Gather every line of the entries that includes the word "none".

[Revision tracking records]
+ + + + +

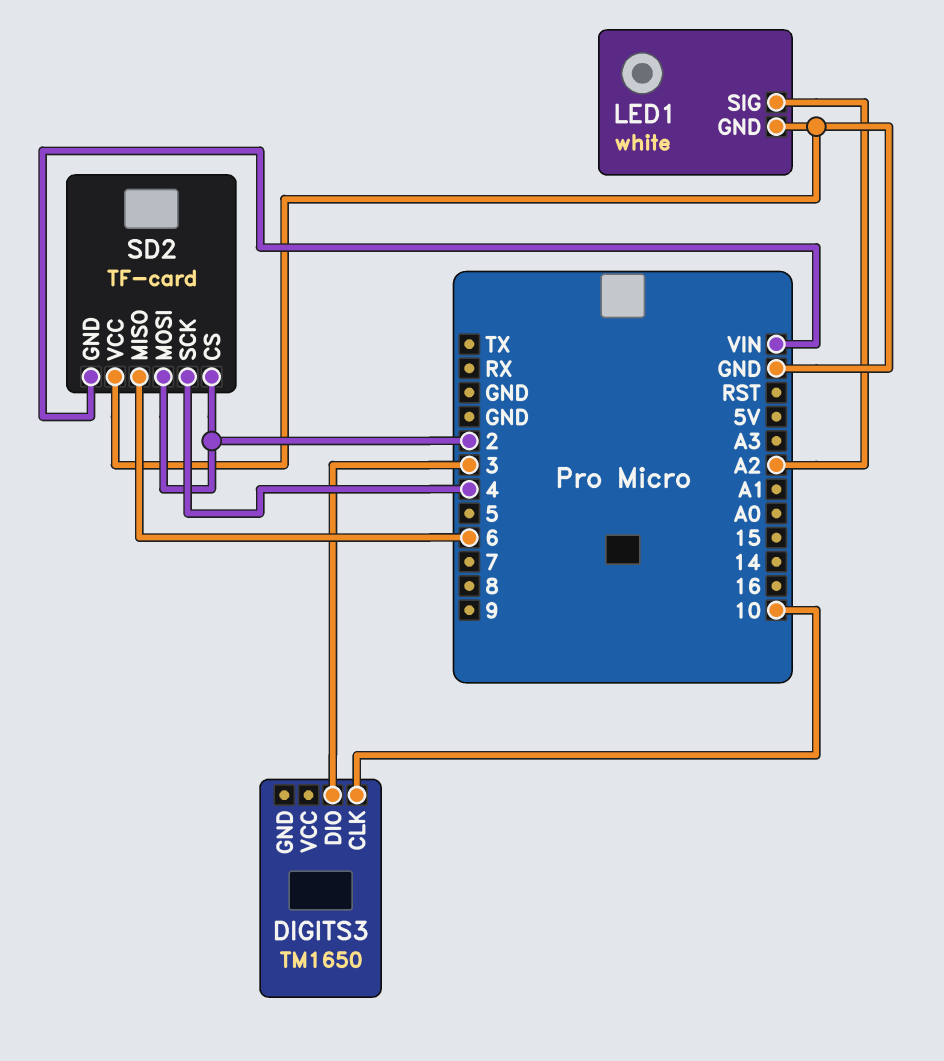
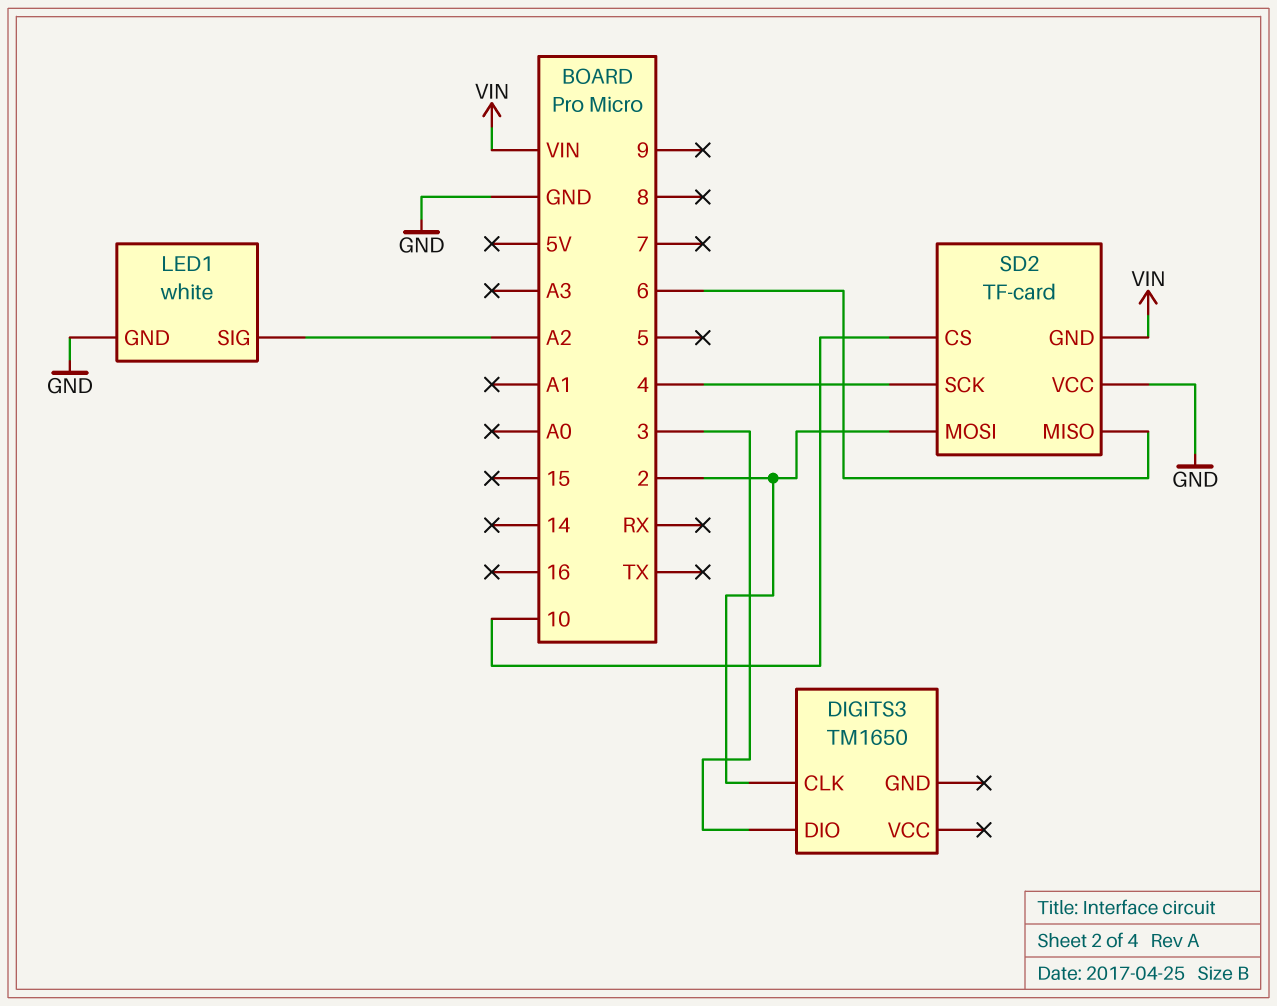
DIGITS3 pin CLK: 10 -> 2
SD2 pin CS: 2 -> 10

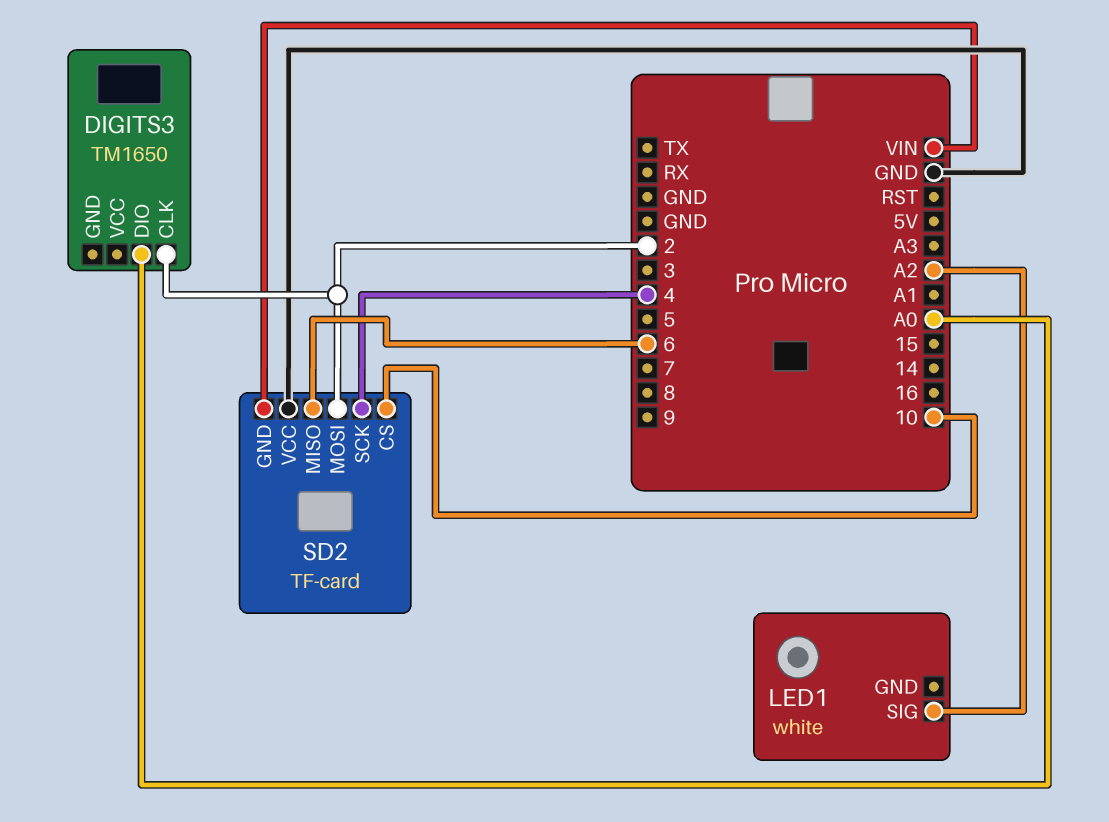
DIGITS3 pin DIO: 3 -> A0
LED1 pin GND: GND -> none

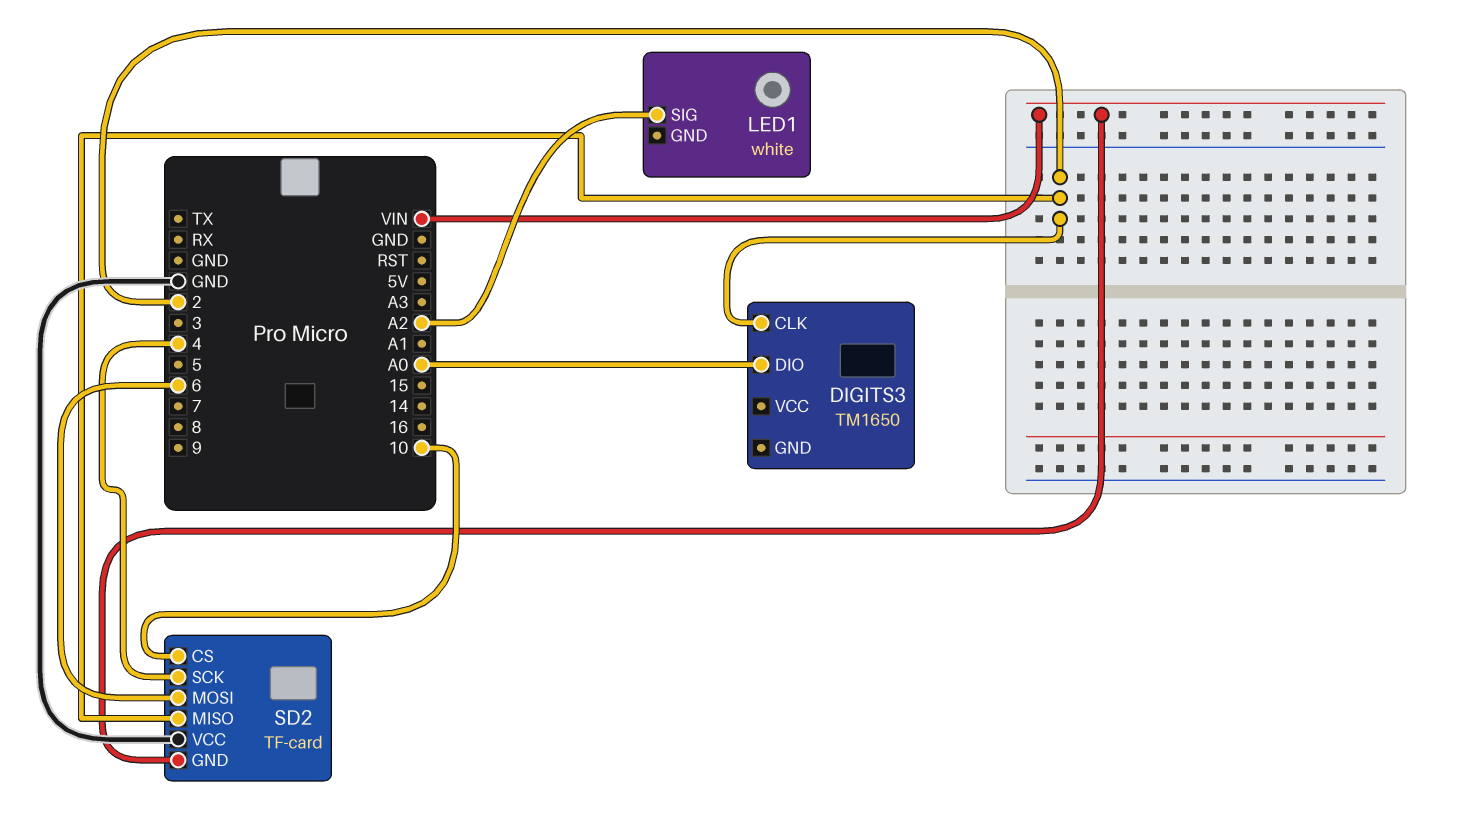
SD2 pin MISO: 6 -> 2
SD2 pin MOSI: 2 -> 6

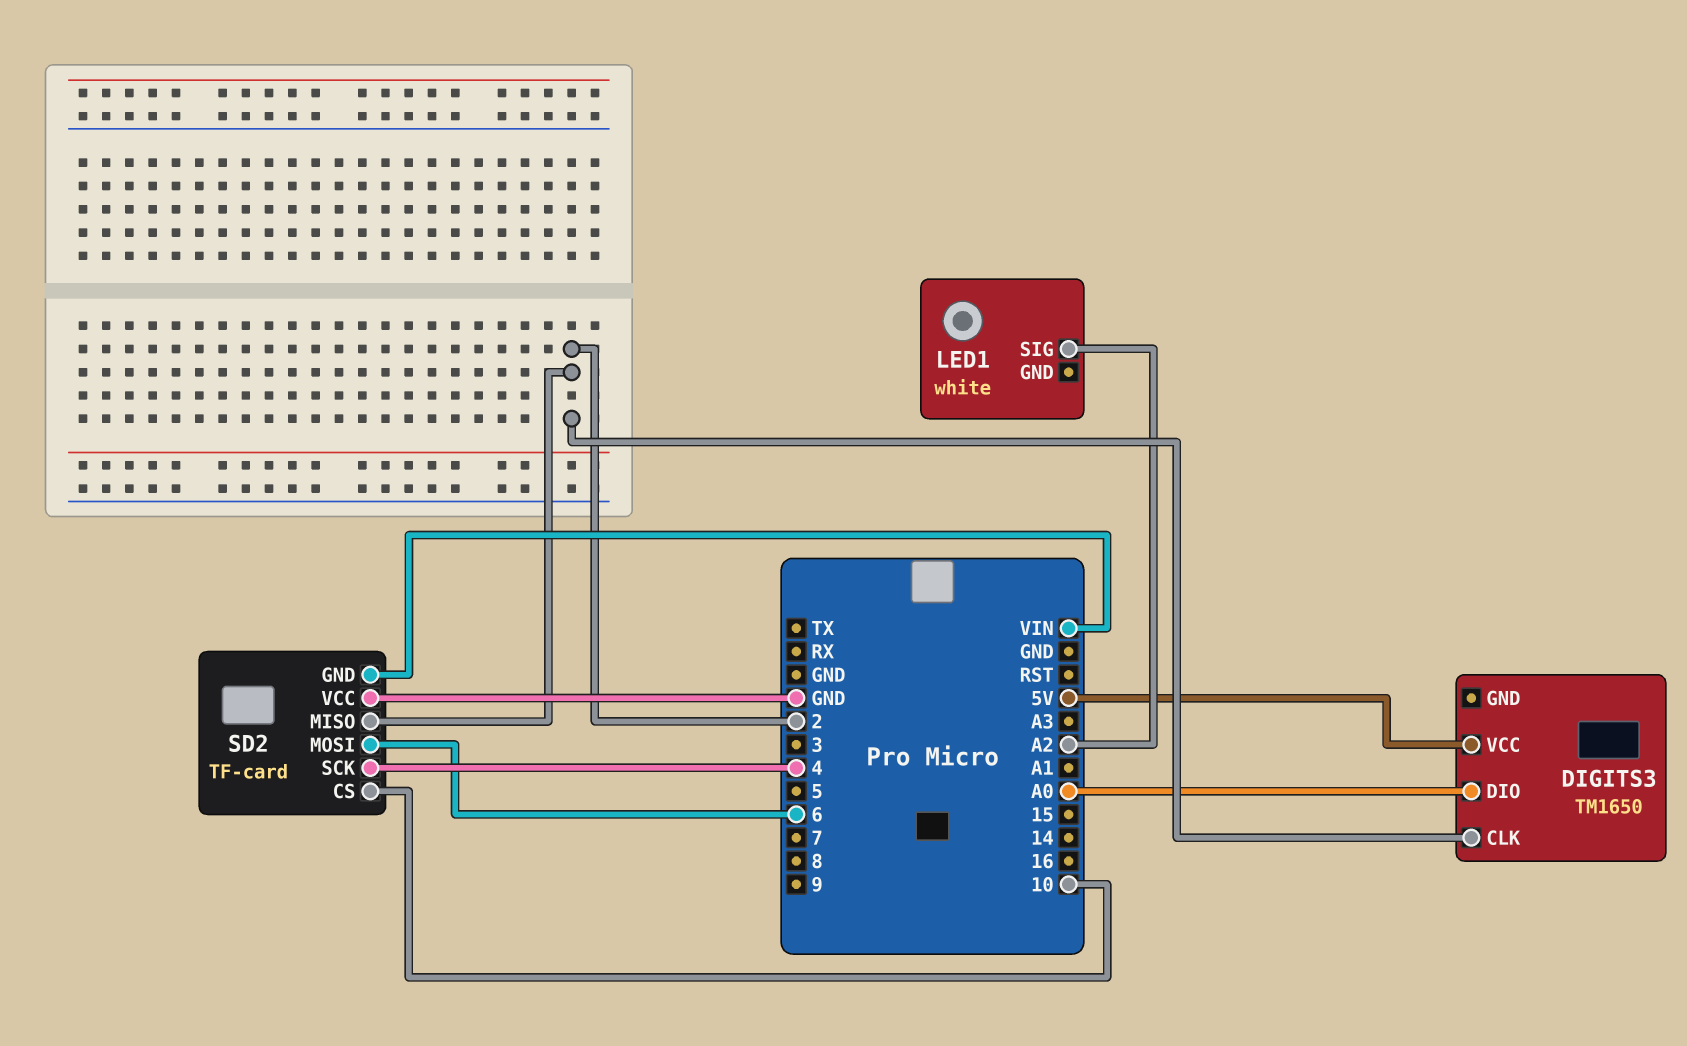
DIGITS3 pin VCC: none -> 5V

+ + + + +

**ANSWER TO THIS TASK:**
LED1 pin GND: GND -> none
DIGITS3 pin VCC: none -> 5V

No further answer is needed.